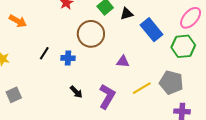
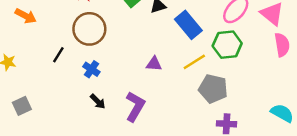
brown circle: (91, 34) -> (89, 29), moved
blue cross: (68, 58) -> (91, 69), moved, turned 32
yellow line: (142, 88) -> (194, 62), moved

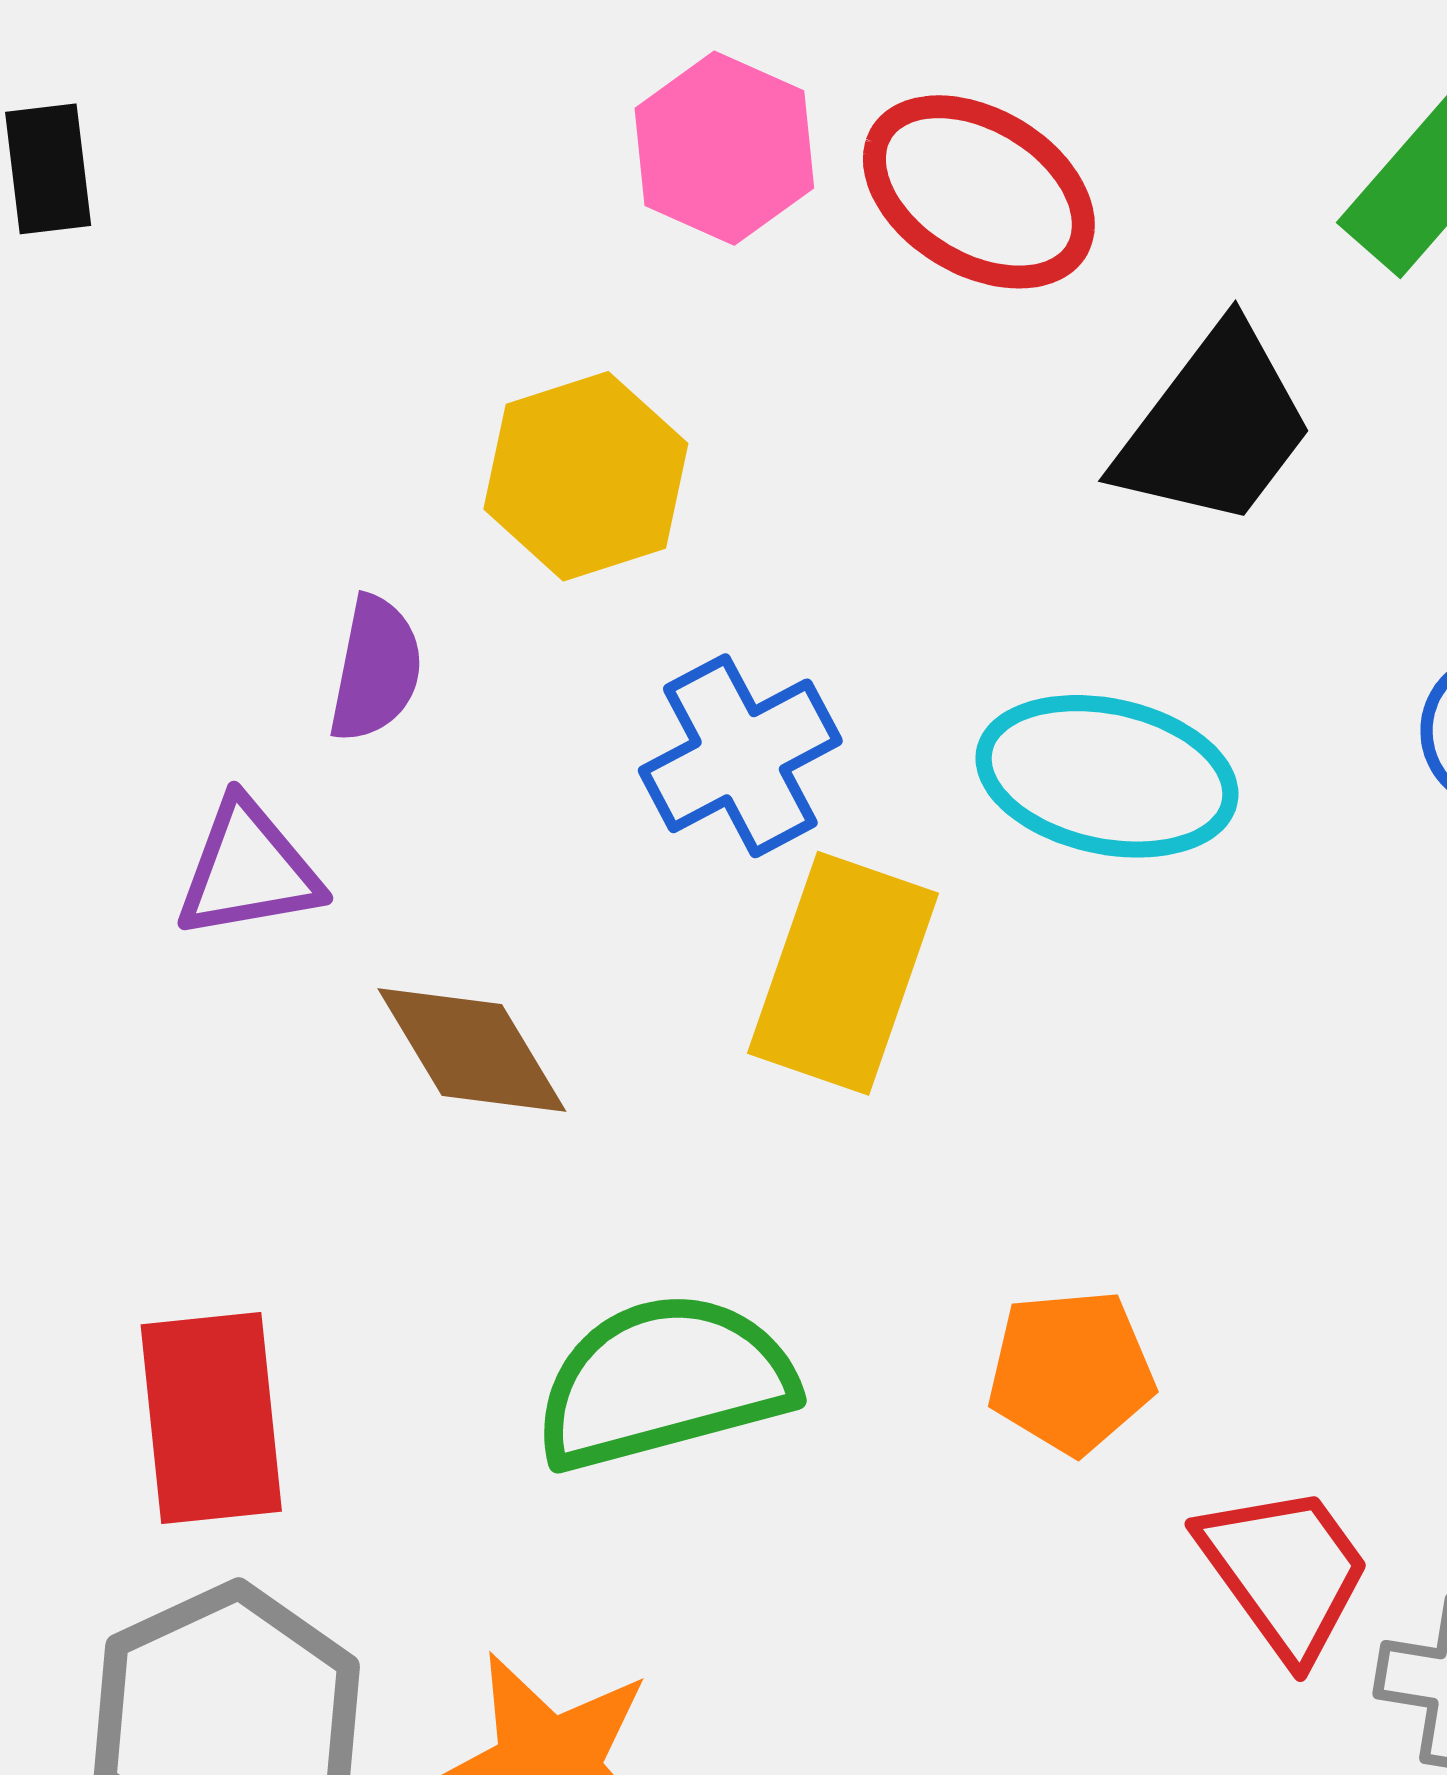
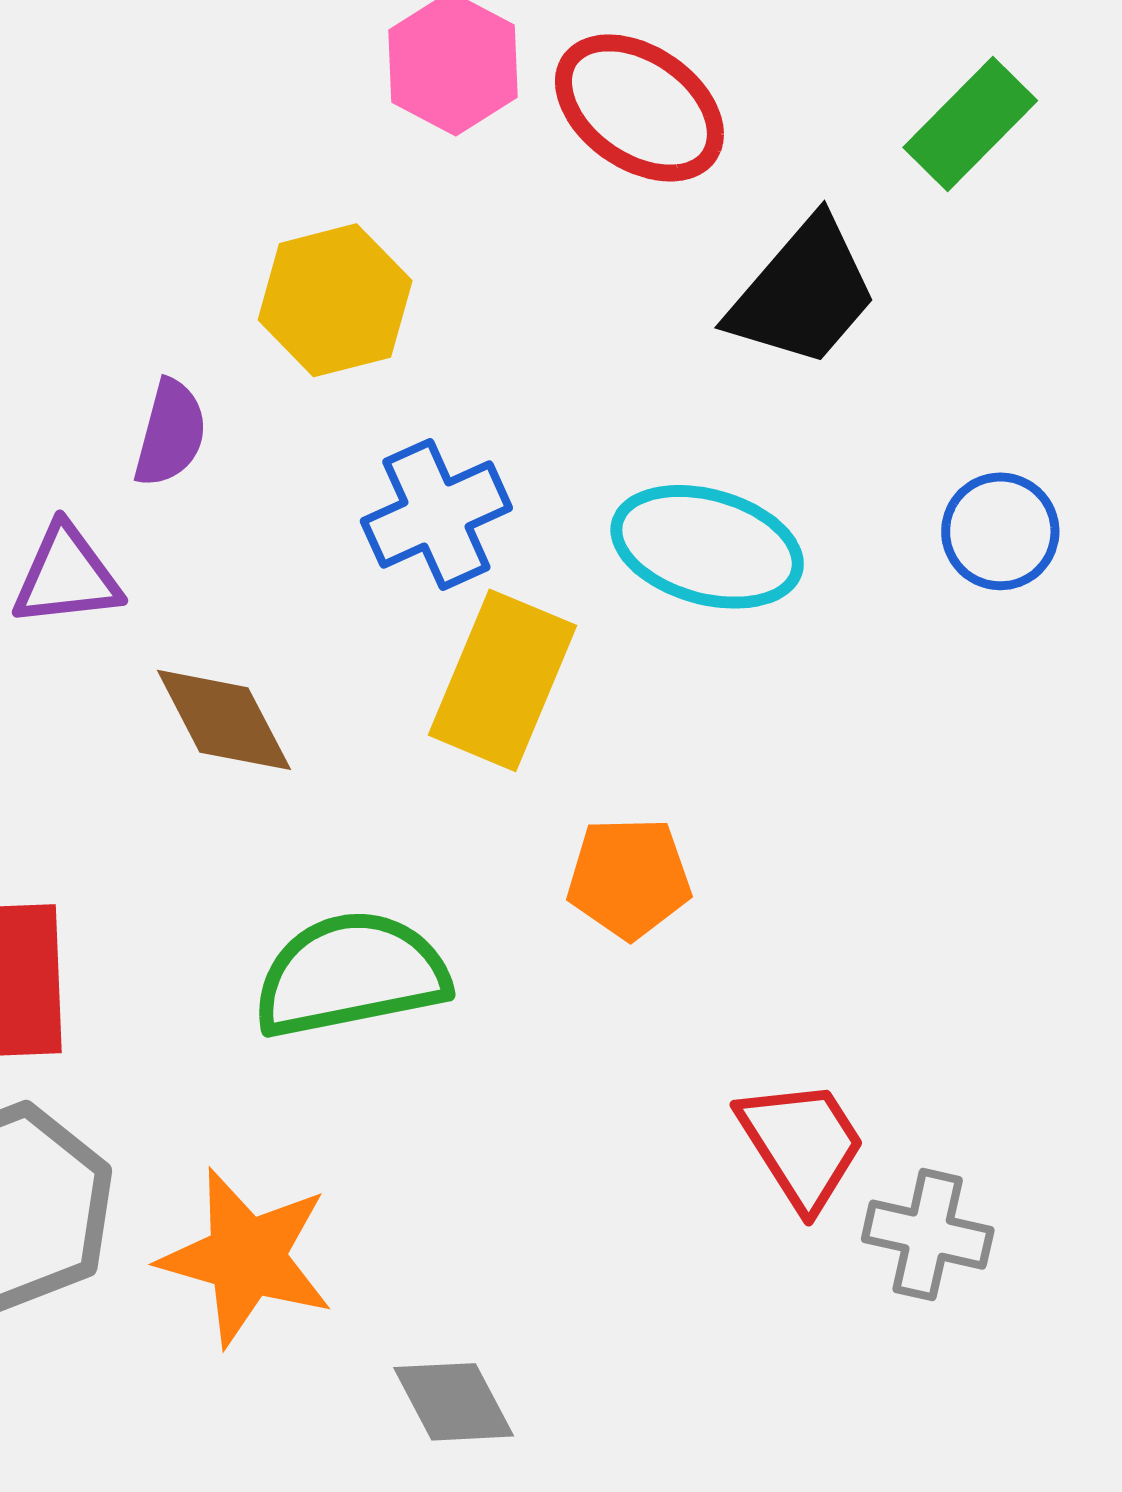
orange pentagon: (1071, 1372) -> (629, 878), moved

--- --- ---

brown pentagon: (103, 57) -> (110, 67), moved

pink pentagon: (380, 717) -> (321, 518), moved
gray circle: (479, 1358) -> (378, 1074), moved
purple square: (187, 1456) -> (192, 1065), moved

--- --- ---

_WORK TASK_: Starting at the line containing "yellow line: (142, 88) -> (194, 62), moved" and stopping at the line containing "orange pentagon: (1071, 1372)", output each line exactly as it appears above. Leave out the pictures.

_PROBLEM SOLUTION_:
yellow line: (142, 88) -> (194, 62), moved

orange pentagon: (1071, 1372) -> (629, 878), moved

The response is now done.